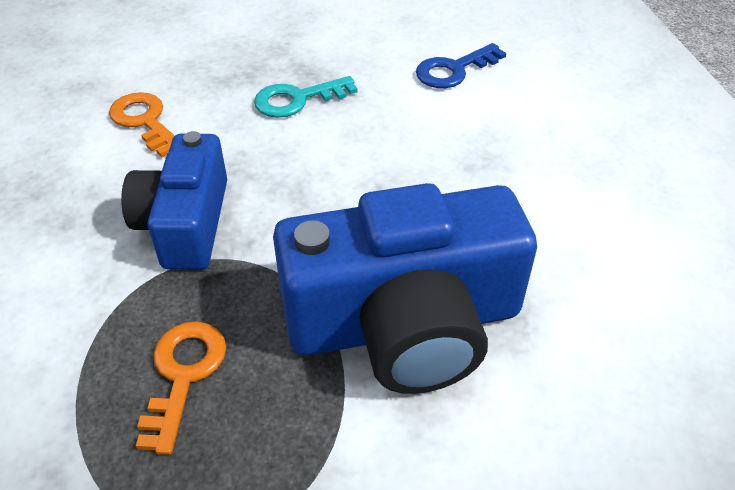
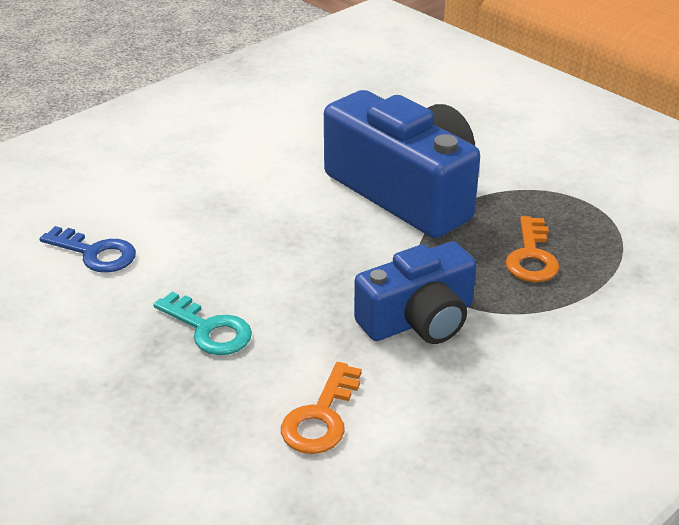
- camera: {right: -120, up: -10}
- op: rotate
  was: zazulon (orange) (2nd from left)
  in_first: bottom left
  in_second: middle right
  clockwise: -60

----

Assignment => Retype every record above word for word, leaving out any pictures.

Exercise response =>
- camera: {right: -120, up: -10}
- op: rotate
  was: zazulon (orange) (2nd from left)
  in_first: bottom left
  in_second: middle right
  clockwise: -60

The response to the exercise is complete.